START Exercise data

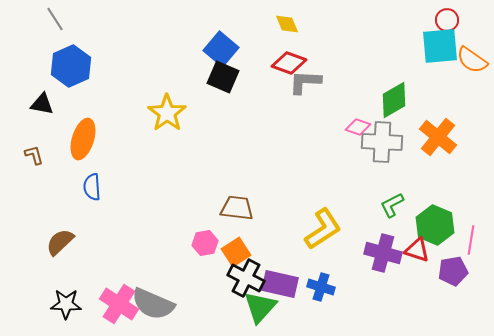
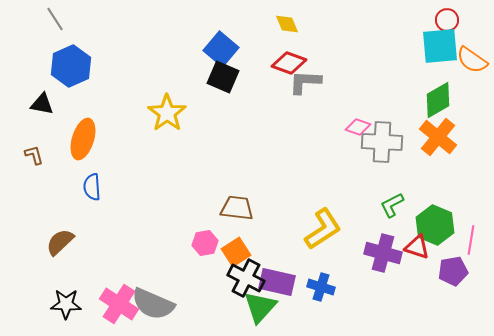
green diamond: moved 44 px right
red triangle: moved 3 px up
purple rectangle: moved 3 px left, 2 px up
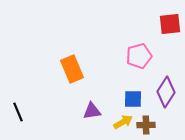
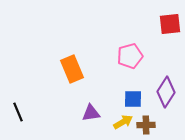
pink pentagon: moved 9 px left
purple triangle: moved 1 px left, 2 px down
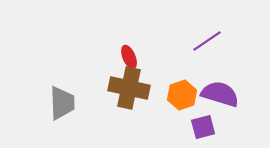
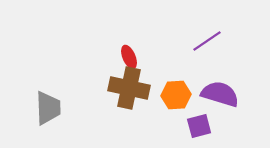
orange hexagon: moved 6 px left; rotated 16 degrees clockwise
gray trapezoid: moved 14 px left, 5 px down
purple square: moved 4 px left, 1 px up
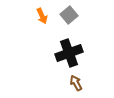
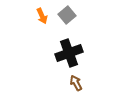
gray square: moved 2 px left
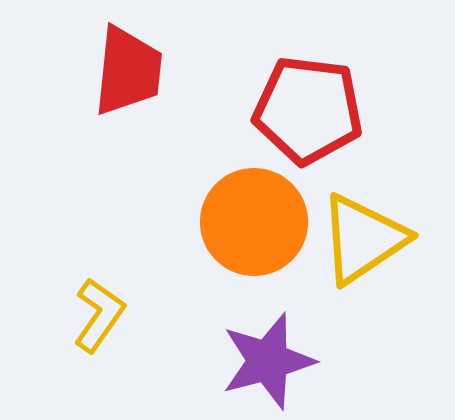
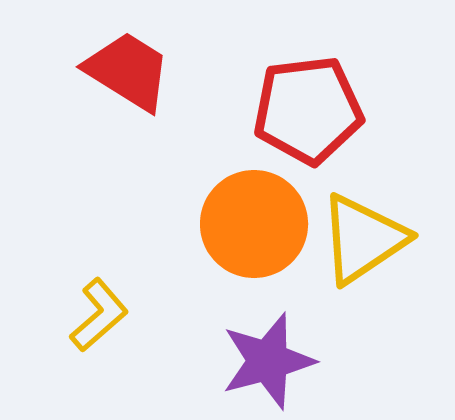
red trapezoid: rotated 64 degrees counterclockwise
red pentagon: rotated 14 degrees counterclockwise
orange circle: moved 2 px down
yellow L-shape: rotated 14 degrees clockwise
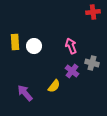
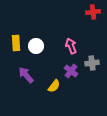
yellow rectangle: moved 1 px right, 1 px down
white circle: moved 2 px right
gray cross: rotated 24 degrees counterclockwise
purple cross: moved 1 px left
purple arrow: moved 1 px right, 18 px up
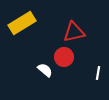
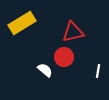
red triangle: moved 1 px left
white line: moved 2 px up
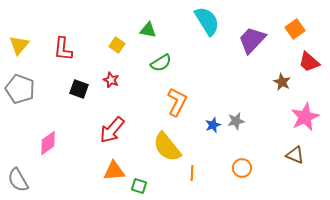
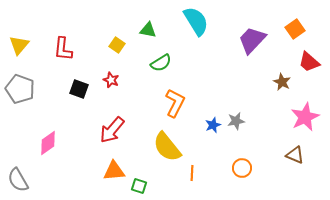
cyan semicircle: moved 11 px left
orange L-shape: moved 2 px left, 1 px down
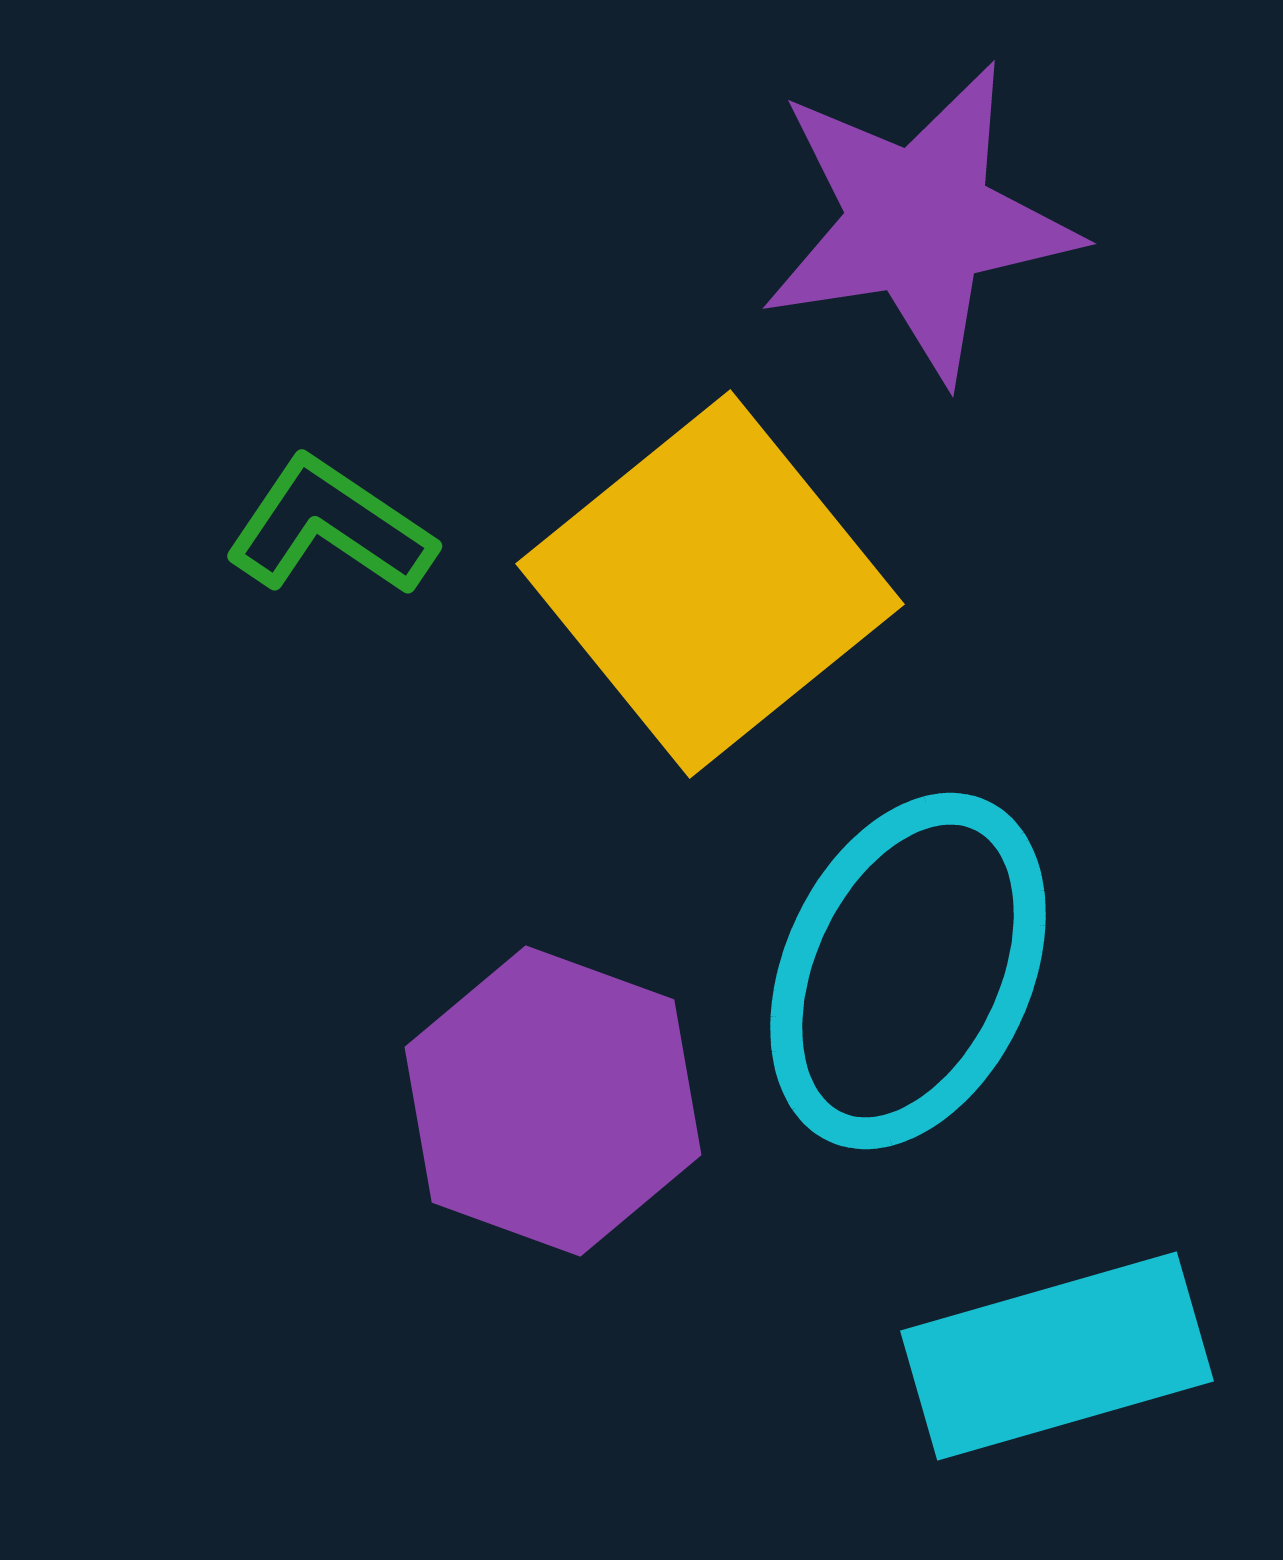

END Exercise data

Your assignment: Start to finish, write out the data above exactly, omitting all pictures.

Task solution:
green diamond: moved 44 px right
red triangle: moved 3 px up
purple rectangle: moved 3 px left, 2 px up
pink pentagon: moved 9 px left
purple triangle: moved 1 px left, 2 px down
orange hexagon: moved 6 px left; rotated 16 degrees clockwise
gray trapezoid: moved 14 px left, 5 px down
purple square: moved 4 px left, 1 px up
gray square: moved 2 px left
red trapezoid: rotated 64 degrees counterclockwise
red pentagon: rotated 14 degrees counterclockwise
orange circle: moved 2 px down
yellow L-shape: rotated 14 degrees clockwise
yellow rectangle: moved 1 px right, 1 px down
white circle: moved 2 px right
gray cross: rotated 24 degrees counterclockwise
purple cross: moved 1 px left
purple arrow: moved 1 px right, 18 px up
red triangle: moved 1 px left
white line: moved 2 px up
cyan semicircle: moved 11 px left
orange L-shape: moved 2 px left, 1 px down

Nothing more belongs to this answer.